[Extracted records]
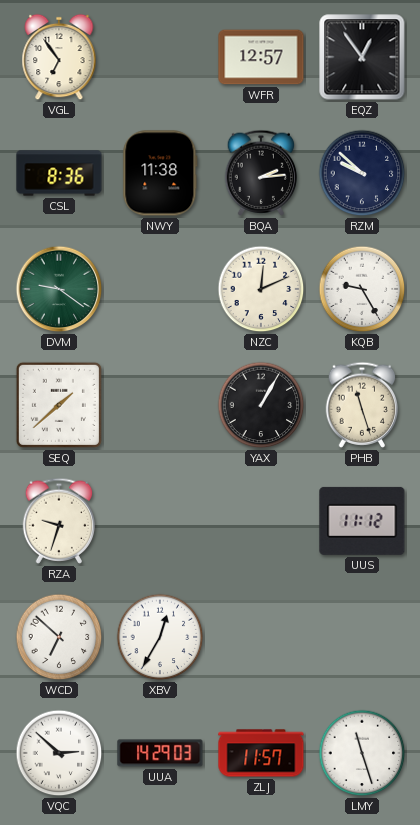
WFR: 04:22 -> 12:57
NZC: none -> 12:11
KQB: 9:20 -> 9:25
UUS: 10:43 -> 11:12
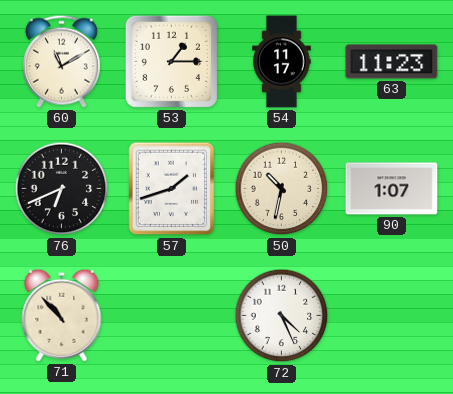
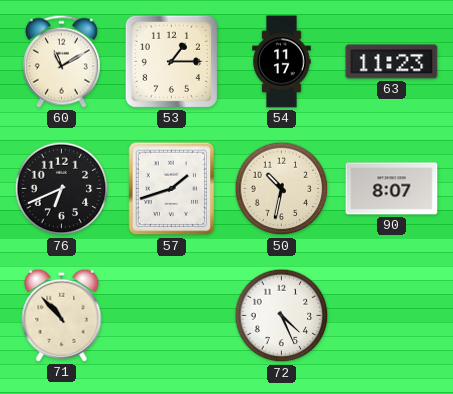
90: 1:07 -> 8:07
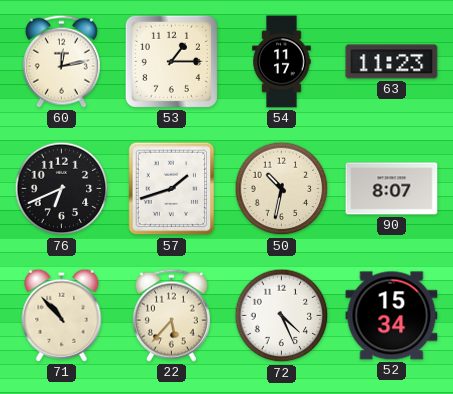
60: 11:10 -> 12:13
22: none -> 5:37
52: none -> 15:34
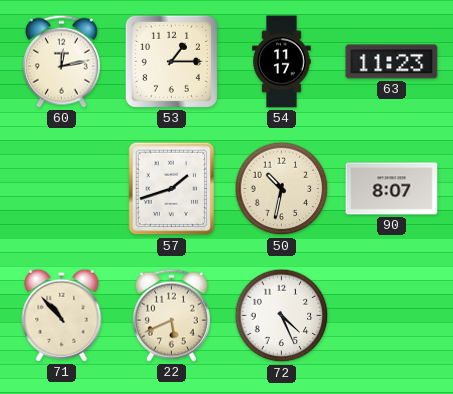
76: 6:41 -> none
22: 5:37 -> 5:41
52: 15:34 -> none
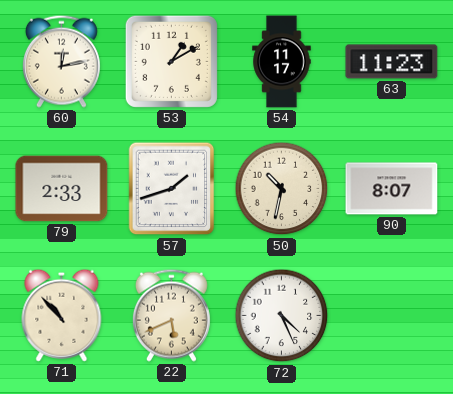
53: 1:15 -> 1:10
79: none -> 2:33
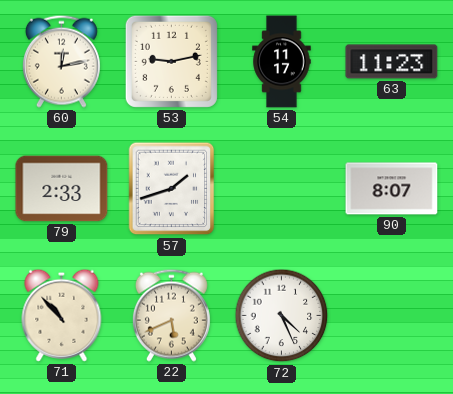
53: 1:10 -> 9:13
50: 10:32 -> none
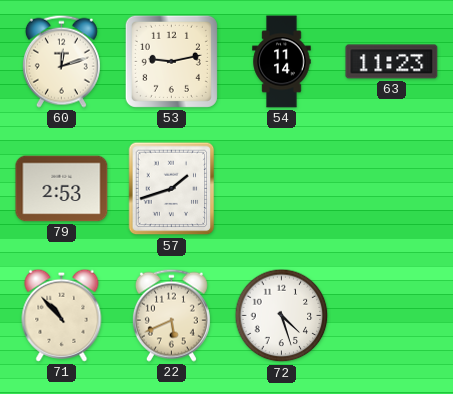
60: 12:13 -> 12:12
54: 11:17 -> 11:14
79: 2:33 -> 2:53
90: 8:07 -> none
72: 4:26 -> 4:27
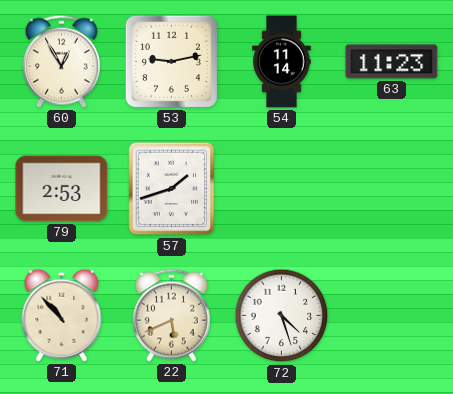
60: 12:12 -> 12:55
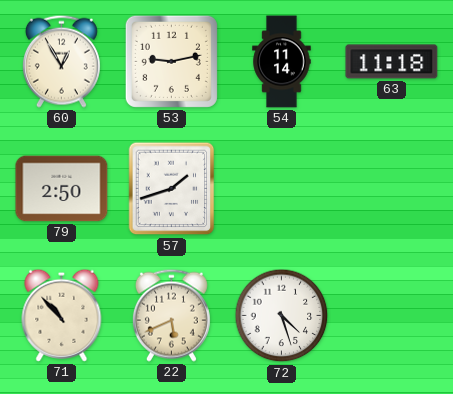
63: 11:23 -> 11:18
79: 2:53 -> 2:50
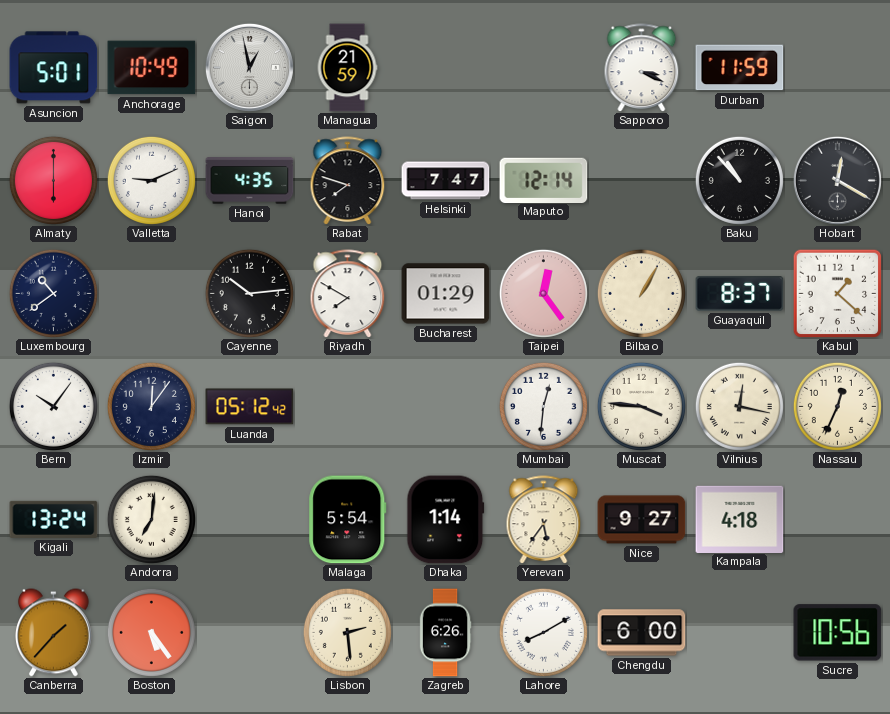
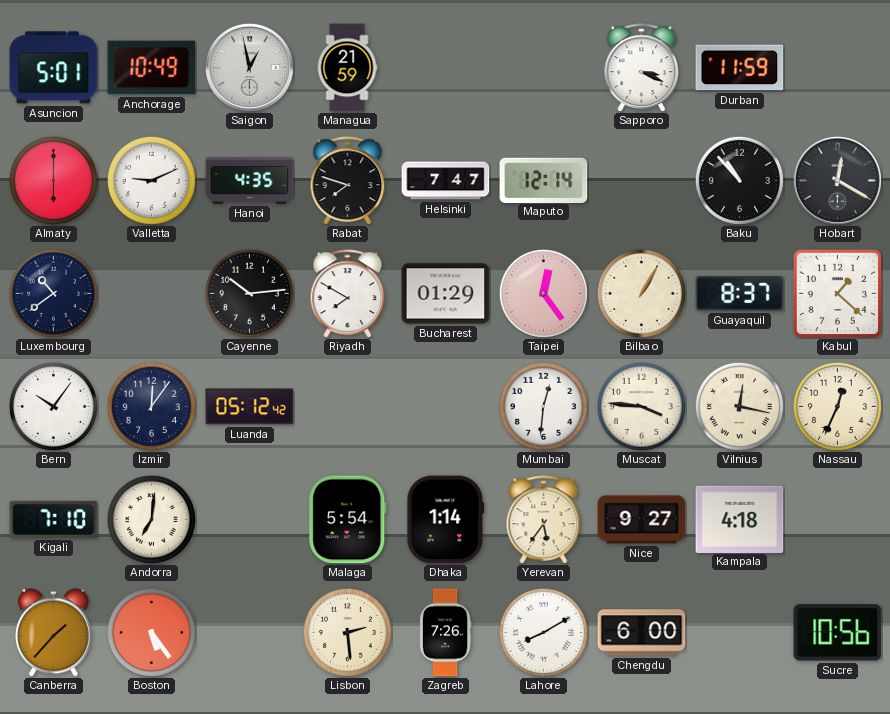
Kigali: 13:24 -> 7:10
Zagreb: 6:26 -> 7:26
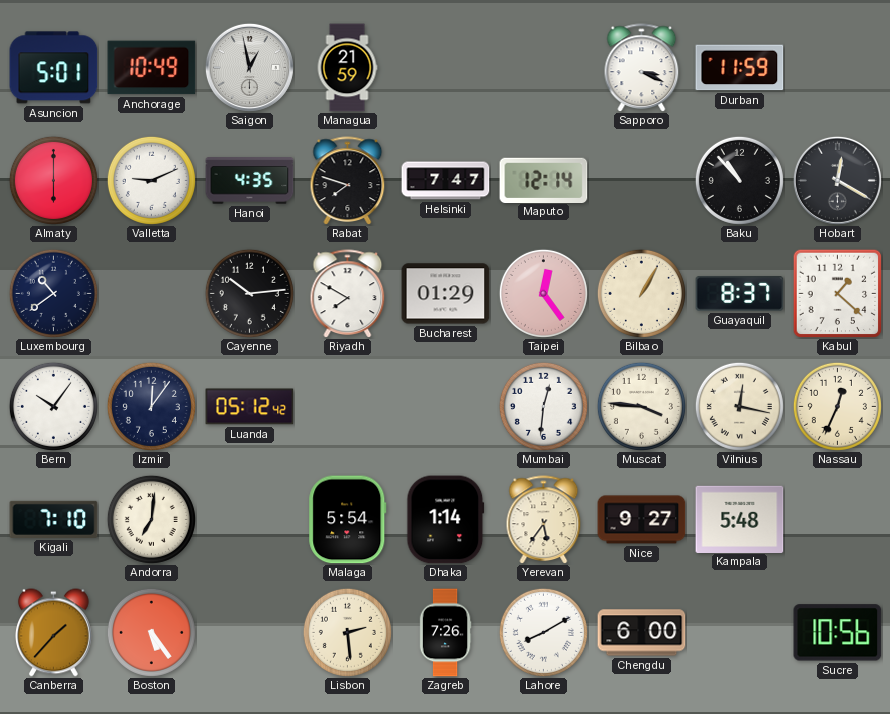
Kampala: 4:18 -> 5:48
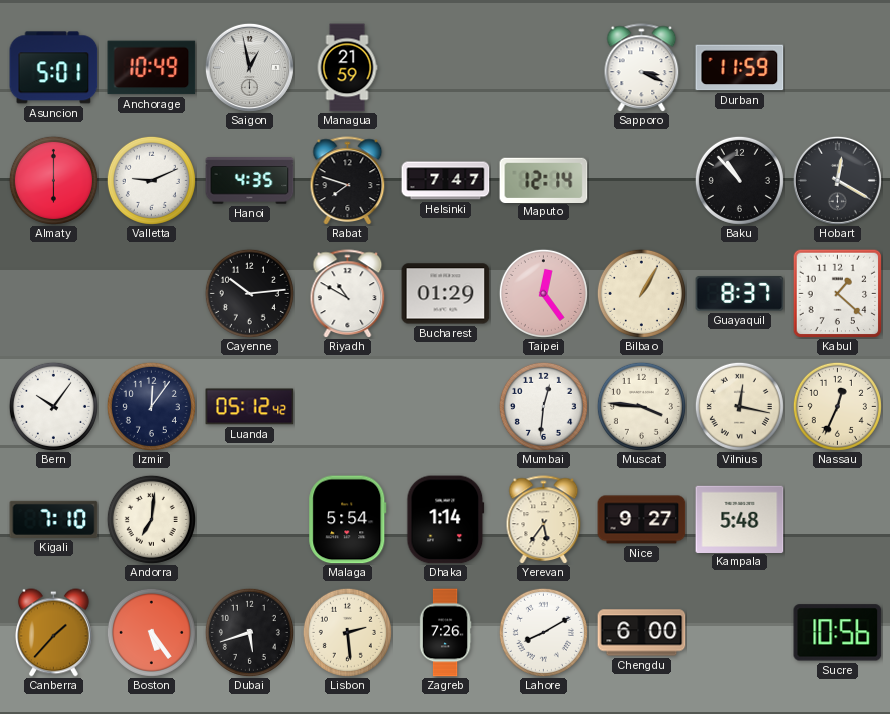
Luxembourg: 10:39 -> none
Riyadh: 7:50 -> 10:50
Dubai: none -> 5:42
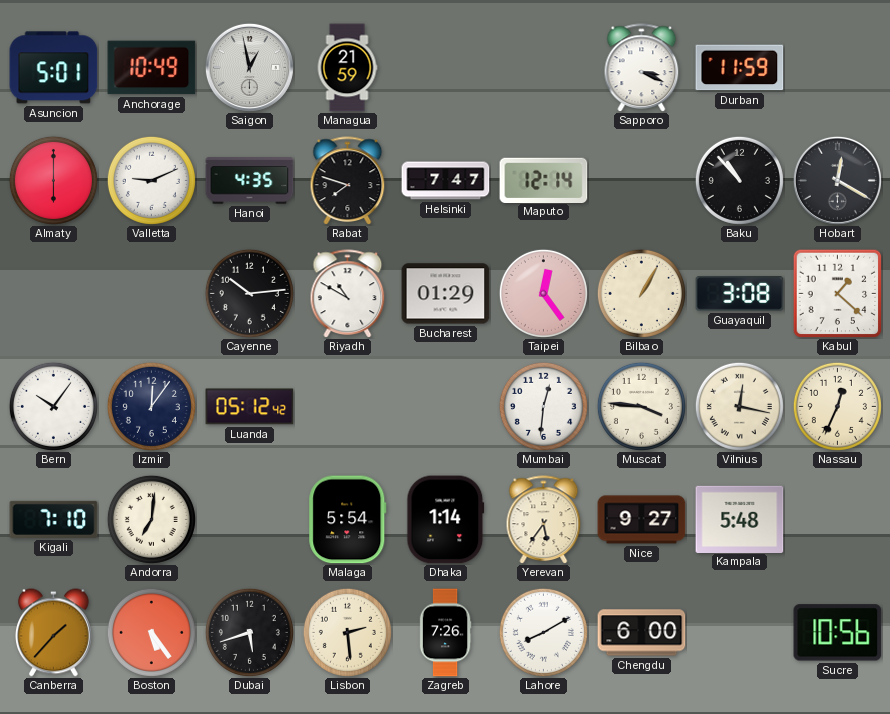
Guayaquil: 8:37 -> 3:08
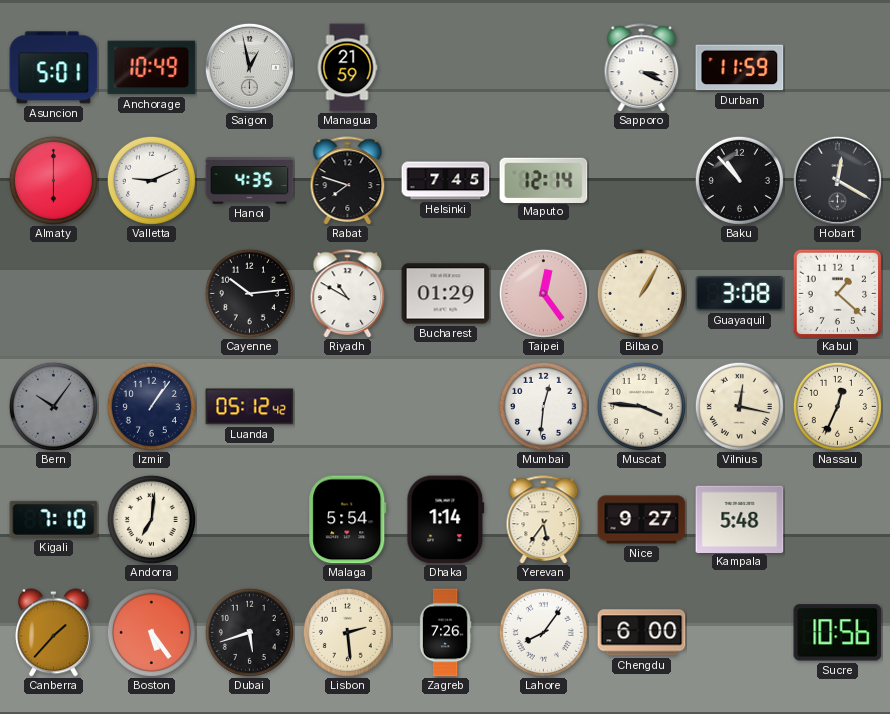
Helsinki: 7:47 -> 7:45
Bern dial: white -> grey
Izmir: 12:06 -> 1:06
Lahore: 8:10 -> 8:06
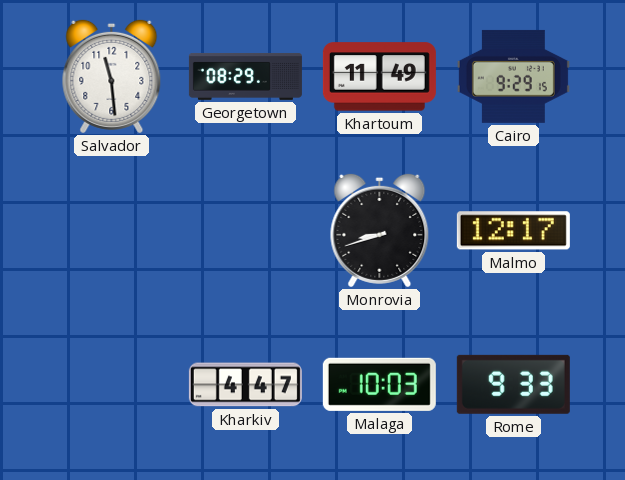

* [Your goal]: Copy word for word the rows between the one holding "60: 11:10 -> 12:13" and the one holding "79: 2:53 -> 2:50", inclusive, leaving out the pictures.

* [Correct result]:
60: 11:10 -> 12:13
22: none -> 5:37
52: none -> 15:34
76: 6:41 -> none
22: 5:37 -> 5:41
52: 15:34 -> none
53: 1:15 -> 1:10
79: none -> 2:33
53: 1:10 -> 9:13
50: 10:32 -> none
60: 12:13 -> 12:12
54: 11:17 -> 11:14
79: 2:33 -> 2:53
90: 8:07 -> none
72: 4:26 -> 4:27
60: 12:12 -> 12:55
63: 11:23 -> 11:18
79: 2:53 -> 2:50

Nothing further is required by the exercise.